*WHAT IS BEING ASKED:* Copy the entries word for word, from the first line through the line that contains "dark green fabric at lower left is thinner.".

*THE RECORDS:*
***

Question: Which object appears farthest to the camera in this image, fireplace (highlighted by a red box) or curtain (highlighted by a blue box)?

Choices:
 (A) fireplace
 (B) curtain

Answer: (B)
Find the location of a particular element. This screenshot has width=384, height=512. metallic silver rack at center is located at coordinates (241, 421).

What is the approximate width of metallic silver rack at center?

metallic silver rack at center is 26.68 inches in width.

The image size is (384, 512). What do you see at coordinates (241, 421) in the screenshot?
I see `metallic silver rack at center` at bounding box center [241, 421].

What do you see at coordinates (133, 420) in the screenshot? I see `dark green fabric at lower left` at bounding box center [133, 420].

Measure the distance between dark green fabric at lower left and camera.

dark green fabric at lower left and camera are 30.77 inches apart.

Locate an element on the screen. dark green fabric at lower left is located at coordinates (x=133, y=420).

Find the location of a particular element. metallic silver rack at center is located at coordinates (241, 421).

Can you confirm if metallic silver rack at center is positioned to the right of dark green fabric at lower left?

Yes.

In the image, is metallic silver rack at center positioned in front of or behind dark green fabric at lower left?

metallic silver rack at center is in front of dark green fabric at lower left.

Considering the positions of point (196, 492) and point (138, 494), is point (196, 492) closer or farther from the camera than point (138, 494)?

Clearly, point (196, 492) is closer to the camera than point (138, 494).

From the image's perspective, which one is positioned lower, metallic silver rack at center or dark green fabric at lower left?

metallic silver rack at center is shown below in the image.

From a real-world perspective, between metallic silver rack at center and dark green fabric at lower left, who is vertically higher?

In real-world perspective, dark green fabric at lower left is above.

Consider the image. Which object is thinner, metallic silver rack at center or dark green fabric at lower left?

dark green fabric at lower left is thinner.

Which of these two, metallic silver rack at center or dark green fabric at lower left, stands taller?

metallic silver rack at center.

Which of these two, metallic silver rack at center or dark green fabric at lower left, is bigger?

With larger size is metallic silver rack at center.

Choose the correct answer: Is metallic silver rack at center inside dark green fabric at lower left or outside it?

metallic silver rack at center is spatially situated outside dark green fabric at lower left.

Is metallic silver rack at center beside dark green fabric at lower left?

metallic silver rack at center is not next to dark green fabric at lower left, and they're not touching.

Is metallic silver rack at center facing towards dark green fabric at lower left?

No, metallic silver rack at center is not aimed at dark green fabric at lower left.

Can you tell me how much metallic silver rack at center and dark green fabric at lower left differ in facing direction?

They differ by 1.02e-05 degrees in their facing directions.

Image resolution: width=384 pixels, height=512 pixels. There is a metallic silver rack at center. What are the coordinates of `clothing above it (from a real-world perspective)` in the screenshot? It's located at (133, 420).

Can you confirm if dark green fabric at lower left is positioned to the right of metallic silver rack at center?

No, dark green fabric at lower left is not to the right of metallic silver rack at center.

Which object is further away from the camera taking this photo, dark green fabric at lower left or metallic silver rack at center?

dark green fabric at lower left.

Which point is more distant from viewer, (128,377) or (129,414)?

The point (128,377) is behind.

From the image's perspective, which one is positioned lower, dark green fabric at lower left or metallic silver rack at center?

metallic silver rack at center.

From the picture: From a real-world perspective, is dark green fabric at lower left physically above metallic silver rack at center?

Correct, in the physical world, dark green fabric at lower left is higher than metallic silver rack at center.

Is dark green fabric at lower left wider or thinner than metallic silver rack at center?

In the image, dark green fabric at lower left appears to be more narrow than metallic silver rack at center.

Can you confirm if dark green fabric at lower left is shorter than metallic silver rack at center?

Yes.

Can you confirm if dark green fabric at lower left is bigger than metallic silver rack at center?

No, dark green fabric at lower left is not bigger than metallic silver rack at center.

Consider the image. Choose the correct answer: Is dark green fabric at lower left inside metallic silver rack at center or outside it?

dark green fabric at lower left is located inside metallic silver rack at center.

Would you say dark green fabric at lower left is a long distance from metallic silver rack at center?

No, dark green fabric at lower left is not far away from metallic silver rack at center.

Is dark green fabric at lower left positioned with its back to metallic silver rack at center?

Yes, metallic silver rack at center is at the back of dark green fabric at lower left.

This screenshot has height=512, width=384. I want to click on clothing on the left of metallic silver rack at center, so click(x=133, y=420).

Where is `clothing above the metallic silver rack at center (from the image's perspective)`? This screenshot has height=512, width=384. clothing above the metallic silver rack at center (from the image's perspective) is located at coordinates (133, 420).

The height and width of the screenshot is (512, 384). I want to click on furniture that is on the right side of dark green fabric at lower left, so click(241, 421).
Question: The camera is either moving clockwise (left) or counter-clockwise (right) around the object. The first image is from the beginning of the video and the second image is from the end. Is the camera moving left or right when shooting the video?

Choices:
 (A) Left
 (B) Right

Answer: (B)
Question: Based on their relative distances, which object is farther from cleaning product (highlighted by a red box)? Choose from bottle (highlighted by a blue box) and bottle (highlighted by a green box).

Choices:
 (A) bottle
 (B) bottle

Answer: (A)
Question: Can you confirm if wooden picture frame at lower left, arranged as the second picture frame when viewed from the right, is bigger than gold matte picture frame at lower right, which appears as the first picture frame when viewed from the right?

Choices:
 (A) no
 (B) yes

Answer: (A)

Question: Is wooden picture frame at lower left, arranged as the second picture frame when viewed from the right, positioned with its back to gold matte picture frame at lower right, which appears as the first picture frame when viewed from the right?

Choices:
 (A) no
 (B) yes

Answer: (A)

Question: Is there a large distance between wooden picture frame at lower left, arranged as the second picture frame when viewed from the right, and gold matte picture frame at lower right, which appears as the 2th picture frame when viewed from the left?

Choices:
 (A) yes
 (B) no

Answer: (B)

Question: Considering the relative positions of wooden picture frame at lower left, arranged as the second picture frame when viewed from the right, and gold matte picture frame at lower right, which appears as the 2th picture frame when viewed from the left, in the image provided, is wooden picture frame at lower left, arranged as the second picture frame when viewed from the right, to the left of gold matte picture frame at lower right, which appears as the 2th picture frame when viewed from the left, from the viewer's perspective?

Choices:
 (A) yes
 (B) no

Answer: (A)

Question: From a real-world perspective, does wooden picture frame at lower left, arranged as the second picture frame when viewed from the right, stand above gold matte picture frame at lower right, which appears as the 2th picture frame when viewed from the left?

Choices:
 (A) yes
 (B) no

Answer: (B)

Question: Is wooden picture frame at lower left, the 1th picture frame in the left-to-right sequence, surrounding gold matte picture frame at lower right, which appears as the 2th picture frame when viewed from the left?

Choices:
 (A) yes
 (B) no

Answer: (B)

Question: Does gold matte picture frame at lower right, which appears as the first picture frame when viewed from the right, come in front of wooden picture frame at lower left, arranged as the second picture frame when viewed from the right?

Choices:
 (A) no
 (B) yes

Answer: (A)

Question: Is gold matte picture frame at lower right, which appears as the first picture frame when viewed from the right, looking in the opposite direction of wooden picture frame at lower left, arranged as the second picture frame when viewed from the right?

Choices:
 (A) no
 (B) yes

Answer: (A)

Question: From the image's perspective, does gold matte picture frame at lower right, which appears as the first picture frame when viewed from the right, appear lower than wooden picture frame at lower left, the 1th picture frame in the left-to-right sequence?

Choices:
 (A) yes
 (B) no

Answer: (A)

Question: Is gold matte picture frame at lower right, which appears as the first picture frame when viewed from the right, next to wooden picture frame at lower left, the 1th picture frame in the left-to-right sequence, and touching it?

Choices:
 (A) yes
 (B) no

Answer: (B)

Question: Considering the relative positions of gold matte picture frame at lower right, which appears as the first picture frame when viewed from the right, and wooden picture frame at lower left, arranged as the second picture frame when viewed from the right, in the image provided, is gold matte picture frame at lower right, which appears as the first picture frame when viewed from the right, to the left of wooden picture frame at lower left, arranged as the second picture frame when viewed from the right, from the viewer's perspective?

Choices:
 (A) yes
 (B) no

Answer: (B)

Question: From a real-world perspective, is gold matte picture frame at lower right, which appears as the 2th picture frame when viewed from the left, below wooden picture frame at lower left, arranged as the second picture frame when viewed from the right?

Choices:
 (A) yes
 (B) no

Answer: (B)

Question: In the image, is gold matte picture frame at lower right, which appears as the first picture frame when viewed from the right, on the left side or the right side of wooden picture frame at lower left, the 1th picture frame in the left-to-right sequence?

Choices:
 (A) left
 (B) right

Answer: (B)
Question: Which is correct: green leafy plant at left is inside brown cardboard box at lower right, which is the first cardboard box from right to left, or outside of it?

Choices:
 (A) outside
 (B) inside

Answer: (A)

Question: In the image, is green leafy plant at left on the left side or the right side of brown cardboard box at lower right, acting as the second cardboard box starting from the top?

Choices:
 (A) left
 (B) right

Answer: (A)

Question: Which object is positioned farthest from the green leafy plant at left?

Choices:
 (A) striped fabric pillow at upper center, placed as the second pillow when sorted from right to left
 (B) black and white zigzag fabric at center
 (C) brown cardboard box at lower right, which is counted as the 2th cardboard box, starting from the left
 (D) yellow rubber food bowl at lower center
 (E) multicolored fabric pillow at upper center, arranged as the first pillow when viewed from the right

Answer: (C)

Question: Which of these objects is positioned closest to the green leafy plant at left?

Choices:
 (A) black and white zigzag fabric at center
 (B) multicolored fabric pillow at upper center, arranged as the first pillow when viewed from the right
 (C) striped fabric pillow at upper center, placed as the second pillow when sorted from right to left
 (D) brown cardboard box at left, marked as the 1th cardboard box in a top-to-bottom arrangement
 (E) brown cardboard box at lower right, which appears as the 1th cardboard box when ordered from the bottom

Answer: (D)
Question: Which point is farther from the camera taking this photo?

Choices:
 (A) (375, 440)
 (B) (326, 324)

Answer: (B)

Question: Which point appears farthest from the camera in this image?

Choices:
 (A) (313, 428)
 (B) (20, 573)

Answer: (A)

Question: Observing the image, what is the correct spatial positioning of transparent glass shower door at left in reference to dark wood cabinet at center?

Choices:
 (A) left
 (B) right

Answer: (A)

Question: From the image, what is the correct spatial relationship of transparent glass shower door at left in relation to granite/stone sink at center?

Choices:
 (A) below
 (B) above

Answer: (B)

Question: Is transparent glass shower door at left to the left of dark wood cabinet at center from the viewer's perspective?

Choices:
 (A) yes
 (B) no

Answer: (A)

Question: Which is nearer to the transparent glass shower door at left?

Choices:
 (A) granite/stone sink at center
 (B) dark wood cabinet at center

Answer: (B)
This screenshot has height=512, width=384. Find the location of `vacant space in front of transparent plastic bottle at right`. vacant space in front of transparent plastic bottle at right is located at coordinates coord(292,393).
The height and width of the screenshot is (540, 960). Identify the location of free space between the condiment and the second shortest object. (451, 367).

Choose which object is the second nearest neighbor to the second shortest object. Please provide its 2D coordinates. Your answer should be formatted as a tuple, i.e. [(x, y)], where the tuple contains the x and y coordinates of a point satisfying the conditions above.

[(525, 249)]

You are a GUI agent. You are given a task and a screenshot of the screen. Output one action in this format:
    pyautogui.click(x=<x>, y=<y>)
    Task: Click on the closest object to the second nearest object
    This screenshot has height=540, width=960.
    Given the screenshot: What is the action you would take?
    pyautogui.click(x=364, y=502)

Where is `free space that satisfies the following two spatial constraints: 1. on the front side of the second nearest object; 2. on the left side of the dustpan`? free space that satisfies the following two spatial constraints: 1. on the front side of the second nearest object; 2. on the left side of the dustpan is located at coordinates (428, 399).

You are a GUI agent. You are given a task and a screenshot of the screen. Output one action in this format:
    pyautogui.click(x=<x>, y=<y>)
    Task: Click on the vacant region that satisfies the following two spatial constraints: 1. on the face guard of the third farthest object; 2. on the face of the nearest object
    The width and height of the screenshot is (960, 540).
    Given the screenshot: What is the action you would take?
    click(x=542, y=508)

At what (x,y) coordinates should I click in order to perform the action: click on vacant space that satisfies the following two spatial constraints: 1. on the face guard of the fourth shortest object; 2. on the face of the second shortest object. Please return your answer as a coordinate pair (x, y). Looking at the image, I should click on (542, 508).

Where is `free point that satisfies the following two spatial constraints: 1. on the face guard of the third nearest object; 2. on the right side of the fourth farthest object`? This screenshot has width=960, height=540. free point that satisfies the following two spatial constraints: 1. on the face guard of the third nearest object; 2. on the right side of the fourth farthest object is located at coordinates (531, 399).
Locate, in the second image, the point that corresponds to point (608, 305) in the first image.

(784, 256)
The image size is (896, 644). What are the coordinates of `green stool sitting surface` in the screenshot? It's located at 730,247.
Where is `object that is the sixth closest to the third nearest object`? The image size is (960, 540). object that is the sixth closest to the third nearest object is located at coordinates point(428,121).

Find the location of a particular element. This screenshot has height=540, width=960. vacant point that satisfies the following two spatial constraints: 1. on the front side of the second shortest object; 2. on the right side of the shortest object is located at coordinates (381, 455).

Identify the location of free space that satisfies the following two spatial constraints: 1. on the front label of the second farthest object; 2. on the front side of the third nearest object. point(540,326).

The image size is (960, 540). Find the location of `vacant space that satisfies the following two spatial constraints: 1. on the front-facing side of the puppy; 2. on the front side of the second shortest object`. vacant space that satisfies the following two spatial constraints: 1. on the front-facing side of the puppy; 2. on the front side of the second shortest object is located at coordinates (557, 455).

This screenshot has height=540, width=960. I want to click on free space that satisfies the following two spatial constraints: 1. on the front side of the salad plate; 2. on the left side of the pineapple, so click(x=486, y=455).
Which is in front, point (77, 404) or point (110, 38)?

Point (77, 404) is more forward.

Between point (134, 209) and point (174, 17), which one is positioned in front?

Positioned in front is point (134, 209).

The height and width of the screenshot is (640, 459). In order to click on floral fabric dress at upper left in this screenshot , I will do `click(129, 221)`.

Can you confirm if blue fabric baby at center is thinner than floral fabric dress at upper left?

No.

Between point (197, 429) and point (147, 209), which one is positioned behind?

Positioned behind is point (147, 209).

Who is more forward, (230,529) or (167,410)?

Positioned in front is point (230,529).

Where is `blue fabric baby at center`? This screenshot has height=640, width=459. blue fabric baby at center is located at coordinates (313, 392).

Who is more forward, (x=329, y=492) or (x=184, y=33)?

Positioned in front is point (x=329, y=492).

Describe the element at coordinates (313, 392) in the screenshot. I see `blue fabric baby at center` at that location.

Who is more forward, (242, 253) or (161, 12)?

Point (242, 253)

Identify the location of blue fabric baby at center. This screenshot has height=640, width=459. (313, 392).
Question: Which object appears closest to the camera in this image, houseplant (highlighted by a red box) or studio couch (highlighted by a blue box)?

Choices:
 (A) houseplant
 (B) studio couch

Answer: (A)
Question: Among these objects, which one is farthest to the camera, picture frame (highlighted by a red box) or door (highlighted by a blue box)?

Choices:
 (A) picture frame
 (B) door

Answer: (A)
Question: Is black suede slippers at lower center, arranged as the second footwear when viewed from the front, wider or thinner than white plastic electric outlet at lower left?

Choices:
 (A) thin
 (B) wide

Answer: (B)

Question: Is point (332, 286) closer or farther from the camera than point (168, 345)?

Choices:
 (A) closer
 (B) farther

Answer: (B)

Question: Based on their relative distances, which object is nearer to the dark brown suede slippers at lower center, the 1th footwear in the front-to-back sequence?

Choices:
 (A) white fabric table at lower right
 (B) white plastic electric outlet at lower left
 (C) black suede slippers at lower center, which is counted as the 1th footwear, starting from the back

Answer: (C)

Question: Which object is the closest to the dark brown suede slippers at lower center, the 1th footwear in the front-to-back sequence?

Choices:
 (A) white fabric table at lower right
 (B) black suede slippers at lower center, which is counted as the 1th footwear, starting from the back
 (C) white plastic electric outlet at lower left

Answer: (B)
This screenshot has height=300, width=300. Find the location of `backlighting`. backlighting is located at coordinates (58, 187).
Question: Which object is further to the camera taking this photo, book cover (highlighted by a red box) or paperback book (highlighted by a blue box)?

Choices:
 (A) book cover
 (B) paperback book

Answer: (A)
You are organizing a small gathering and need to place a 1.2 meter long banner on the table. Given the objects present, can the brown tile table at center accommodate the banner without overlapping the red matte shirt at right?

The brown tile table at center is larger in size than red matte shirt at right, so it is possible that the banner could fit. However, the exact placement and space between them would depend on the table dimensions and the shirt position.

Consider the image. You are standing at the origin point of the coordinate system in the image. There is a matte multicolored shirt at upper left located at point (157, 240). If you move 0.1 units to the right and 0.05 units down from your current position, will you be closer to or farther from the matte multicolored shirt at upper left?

***

*OUTPUT FOR THIS EXERCISE:*
Question: Which object appears farthest to the camera in this image, fireplace (highlighted by a red box) or curtain (highlighted by a blue box)?

Choices:
 (A) fireplace
 (B) curtain

Answer: (B)
Find the location of a particular element. This screenshot has width=384, height=512. metallic silver rack at center is located at coordinates (241, 421).

What is the approximate width of metallic silver rack at center?

metallic silver rack at center is 26.68 inches in width.

The image size is (384, 512). What do you see at coordinates (241, 421) in the screenshot?
I see `metallic silver rack at center` at bounding box center [241, 421].

What do you see at coordinates (133, 420) in the screenshot? I see `dark green fabric at lower left` at bounding box center [133, 420].

Measure the distance between dark green fabric at lower left and camera.

dark green fabric at lower left and camera are 30.77 inches apart.

Locate an element on the screen. dark green fabric at lower left is located at coordinates (x=133, y=420).

Find the location of a particular element. metallic silver rack at center is located at coordinates (241, 421).

Can you confirm if metallic silver rack at center is positioned to the right of dark green fabric at lower left?

Yes.

In the image, is metallic silver rack at center positioned in front of or behind dark green fabric at lower left?

metallic silver rack at center is in front of dark green fabric at lower left.

Considering the positions of point (196, 492) and point (138, 494), is point (196, 492) closer or farther from the camera than point (138, 494)?

Clearly, point (196, 492) is closer to the camera than point (138, 494).

From the image's perspective, which one is positioned lower, metallic silver rack at center or dark green fabric at lower left?

metallic silver rack at center is shown below in the image.

From a real-world perspective, between metallic silver rack at center and dark green fabric at lower left, who is vertically higher?

In real-world perspective, dark green fabric at lower left is above.

Consider the image. Which object is thinner, metallic silver rack at center or dark green fabric at lower left?

dark green fabric at lower left is thinner.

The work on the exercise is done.